§ WHAT THE TASK REQUIRES: Check each line of the entries. Copy the ones that contain the string "none".

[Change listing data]
^^^^^^^^

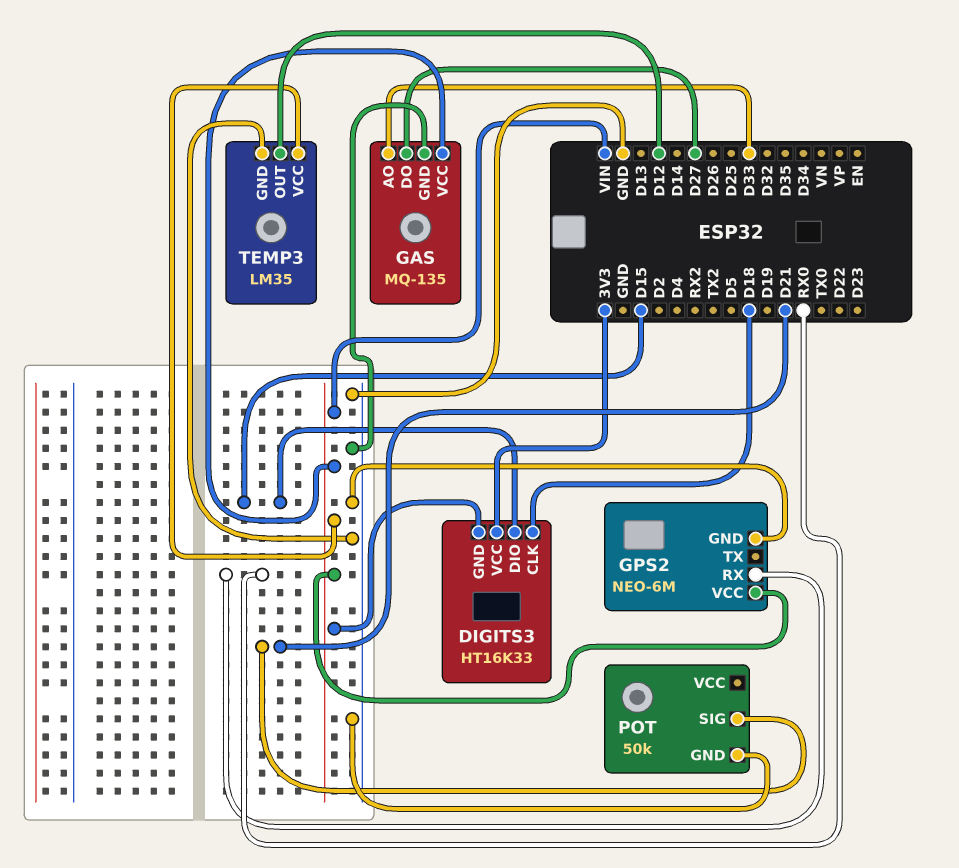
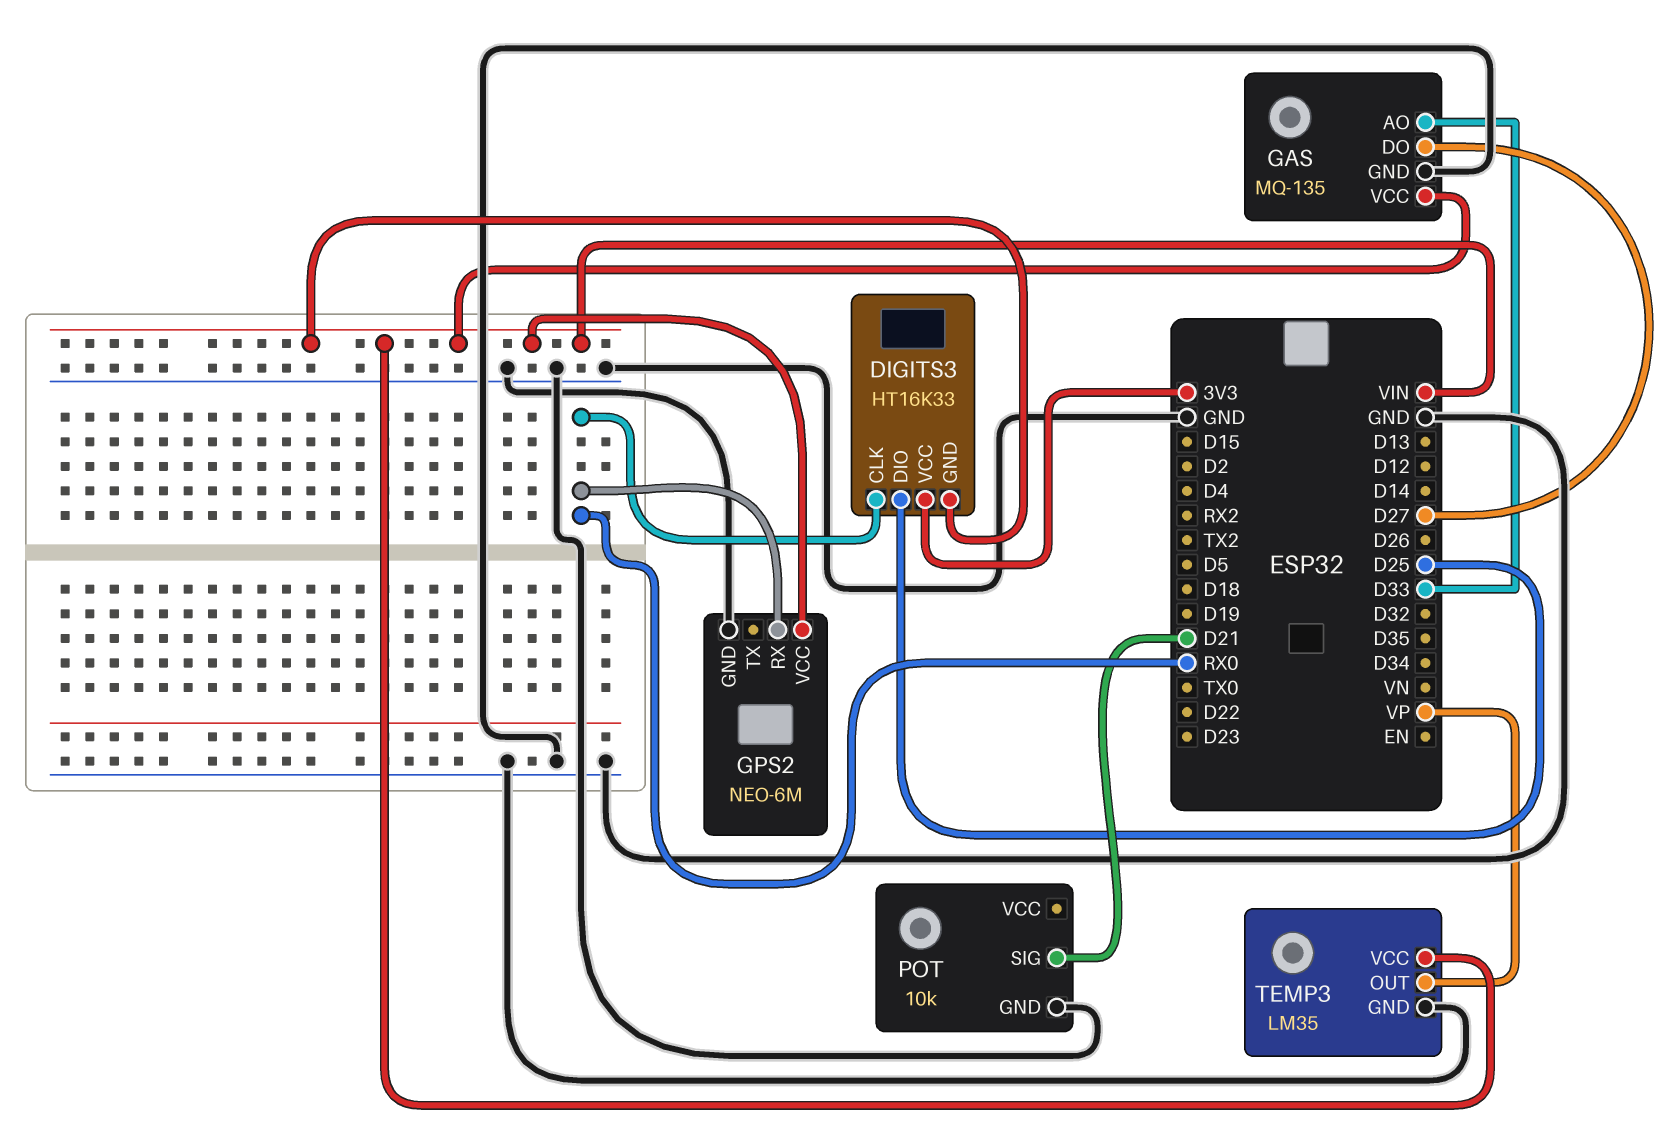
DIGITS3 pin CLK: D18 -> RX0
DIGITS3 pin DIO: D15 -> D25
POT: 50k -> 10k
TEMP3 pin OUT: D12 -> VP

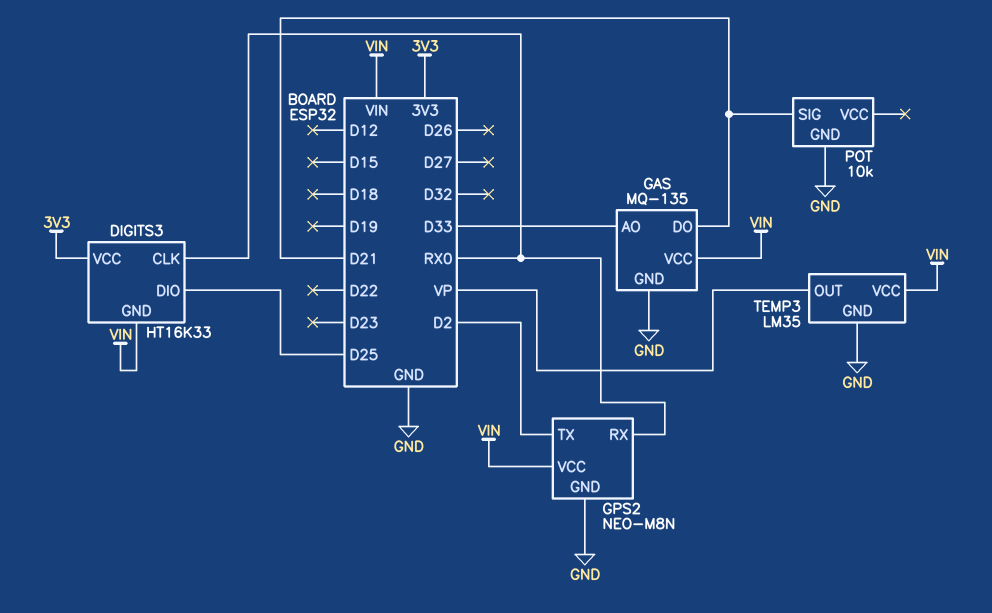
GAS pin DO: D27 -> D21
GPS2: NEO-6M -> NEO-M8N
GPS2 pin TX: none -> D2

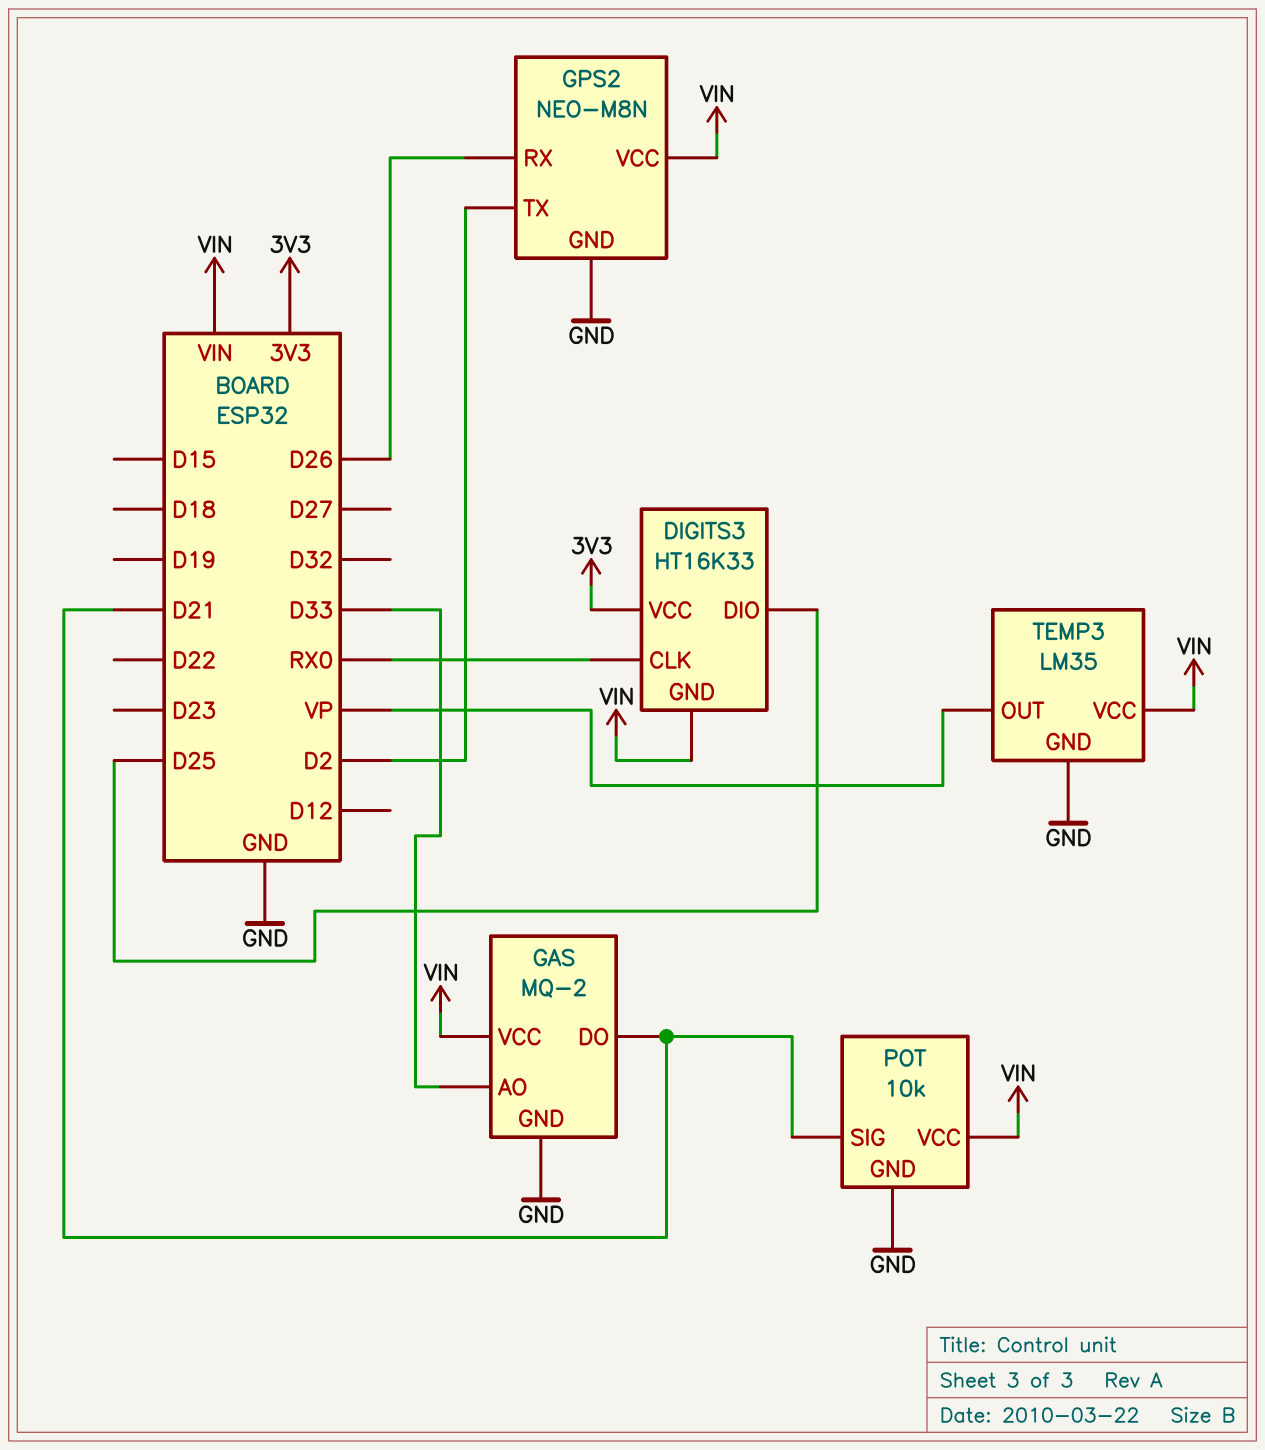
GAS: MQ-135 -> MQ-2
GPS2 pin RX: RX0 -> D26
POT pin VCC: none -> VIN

^^^^^^^^

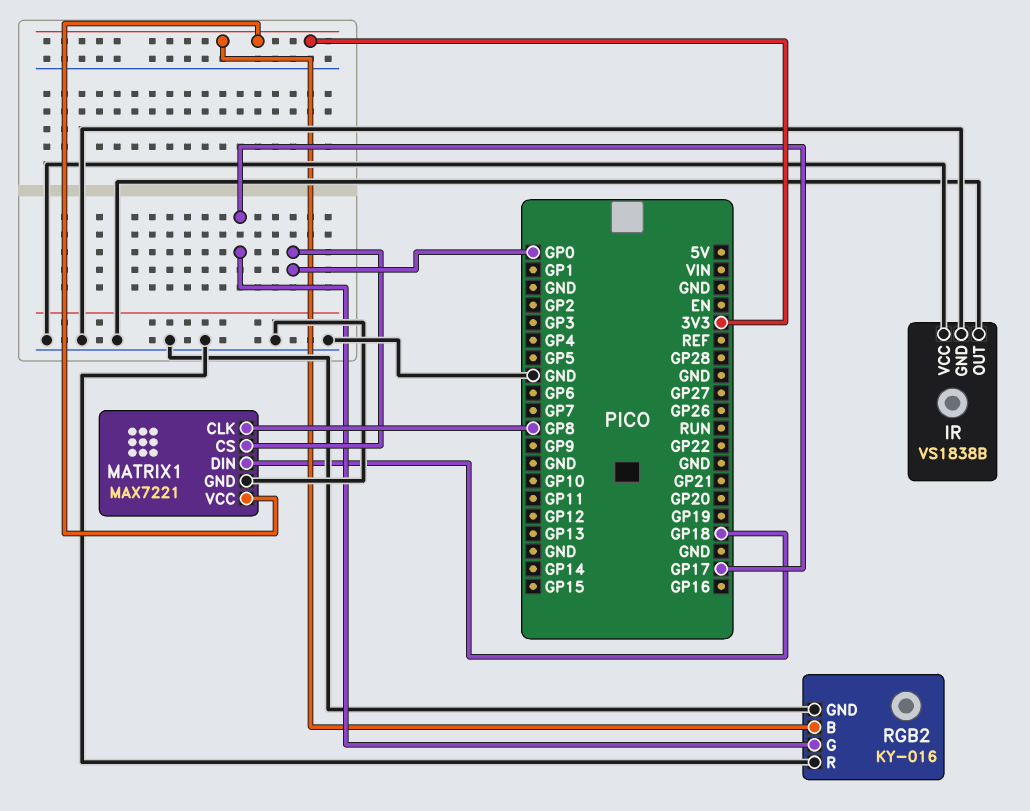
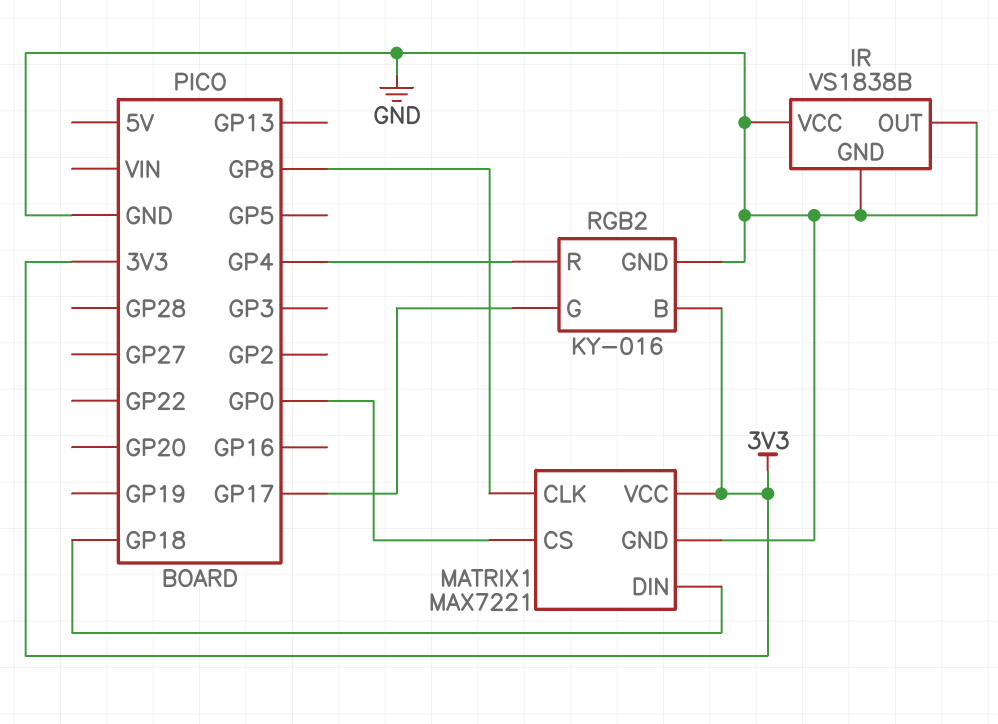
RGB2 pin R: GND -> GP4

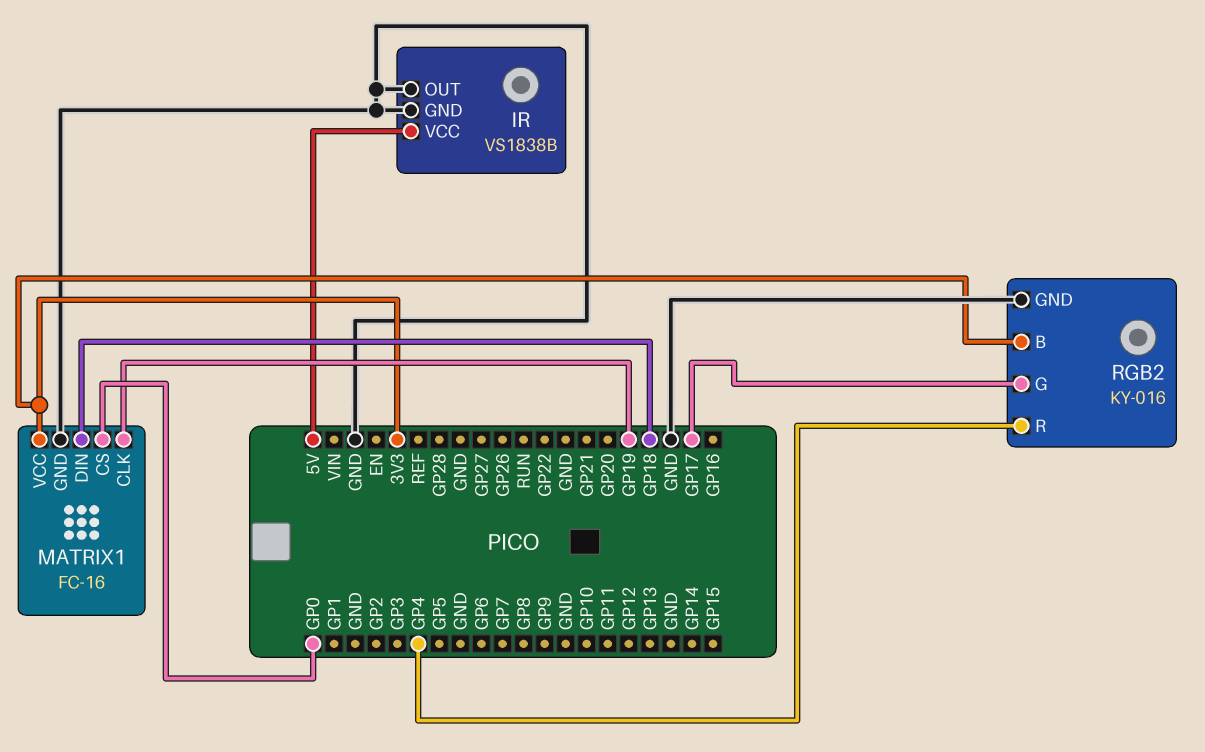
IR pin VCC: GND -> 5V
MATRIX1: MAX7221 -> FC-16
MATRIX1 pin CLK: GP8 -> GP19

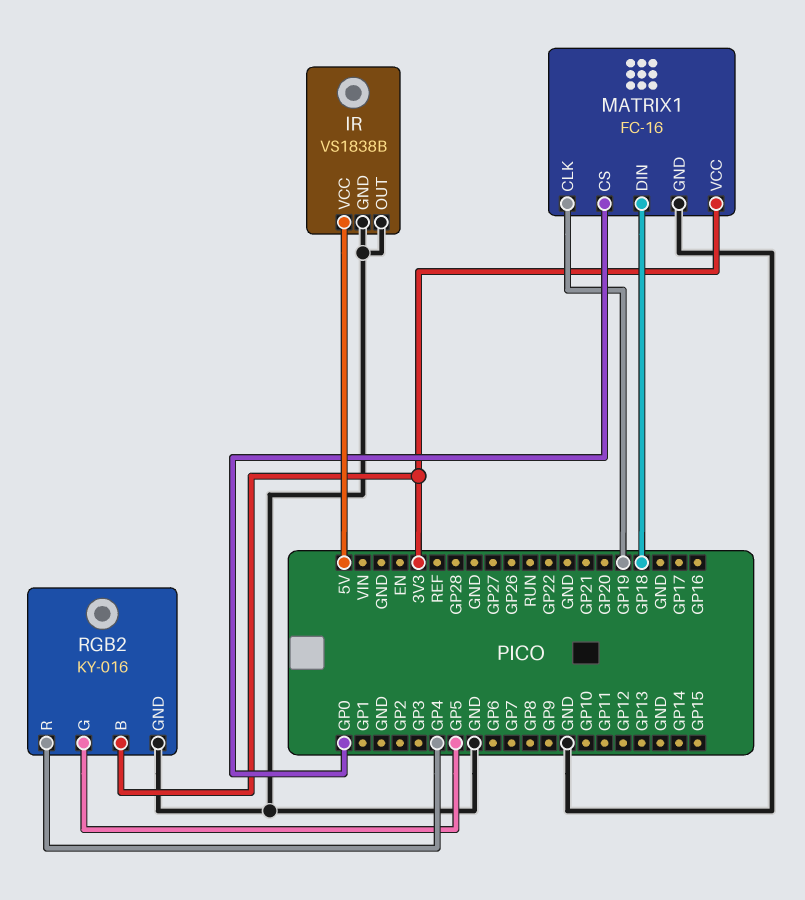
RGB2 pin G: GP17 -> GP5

^^^^^^^^

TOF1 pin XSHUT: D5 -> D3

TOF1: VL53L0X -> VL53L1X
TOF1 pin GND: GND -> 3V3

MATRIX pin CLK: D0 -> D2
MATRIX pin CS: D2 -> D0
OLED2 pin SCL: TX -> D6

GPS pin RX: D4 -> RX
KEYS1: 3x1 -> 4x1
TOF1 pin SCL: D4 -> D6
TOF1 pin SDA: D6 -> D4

^^^^^^^^

§ RESPONSE AREA:
GPS2 pin TX: none -> D2
POT pin VCC: none -> VIN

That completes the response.